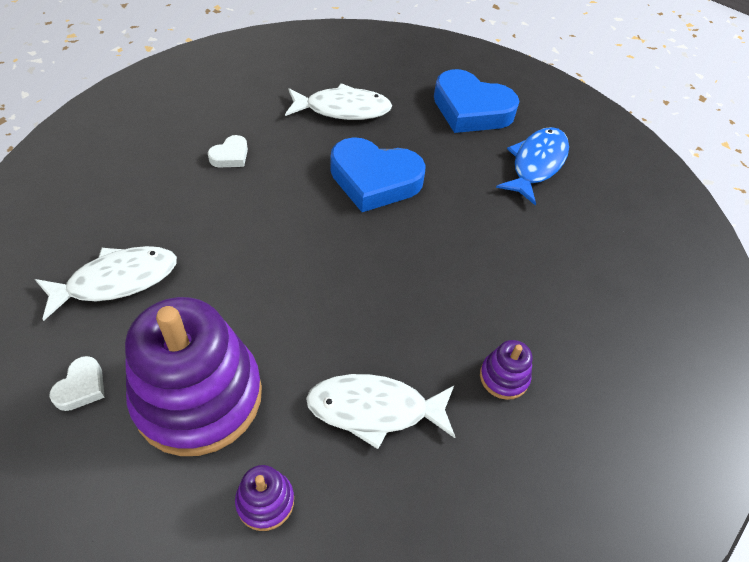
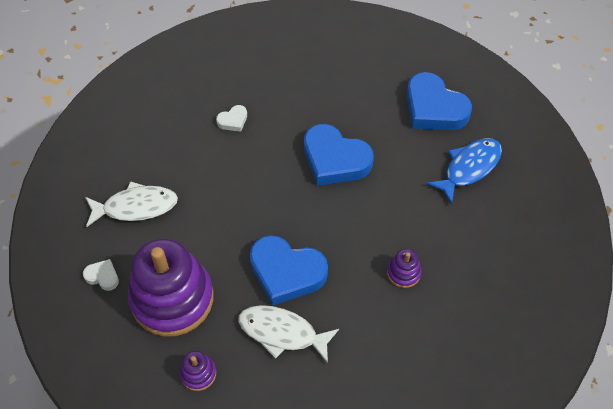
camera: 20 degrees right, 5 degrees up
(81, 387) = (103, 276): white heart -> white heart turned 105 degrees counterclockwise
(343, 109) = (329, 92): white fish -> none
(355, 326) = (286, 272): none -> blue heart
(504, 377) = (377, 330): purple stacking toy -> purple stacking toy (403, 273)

▸ **What this task involves**
Starting at the line that contains "(343, 109) = (329, 92): white fish -> none", retype each remaining line of the records exactly; that line and the last line are both included.

▸ **Exercise response**
(343, 109) = (329, 92): white fish -> none
(355, 326) = (286, 272): none -> blue heart
(504, 377) = (377, 330): purple stacking toy -> purple stacking toy (403, 273)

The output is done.